• REQUIREMENT: Strip out all images, then restate the data verbatim.

[Scene edit records]
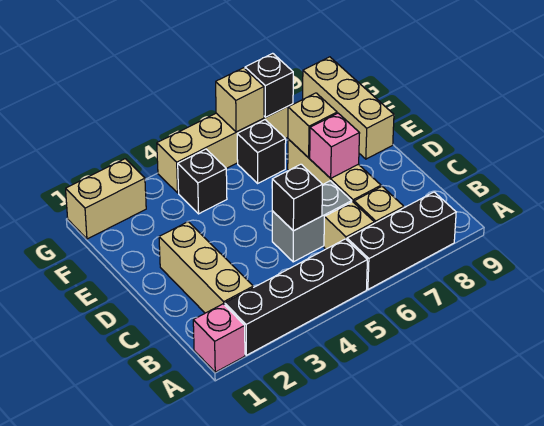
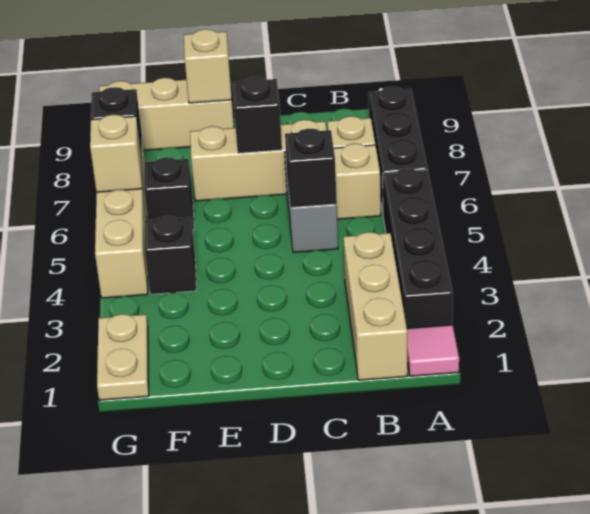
pink brick A1 level 1 -> pink tile A1 level 1
tan brick B2:D2 level 1 -> tan brick B1:B3 level 1
pink brick D7 level 2 -> black brick D7 level 2
tan brick E7 level 2 -> tan brick E9 level 2
tan brick G1:G2 level 1 -> tan plate G1:G2 level 1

• SOLUTION BELOW:
pink brick A1 level 1 -> pink tile A1 level 1
tan brick B2:D2 level 1 -> tan brick B1:B3 level 1
pink brick D7 level 2 -> black brick D7 level 2
tan brick E7 level 2 -> tan brick E9 level 2
tan brick G1:G2 level 1 -> tan plate G1:G2 level 1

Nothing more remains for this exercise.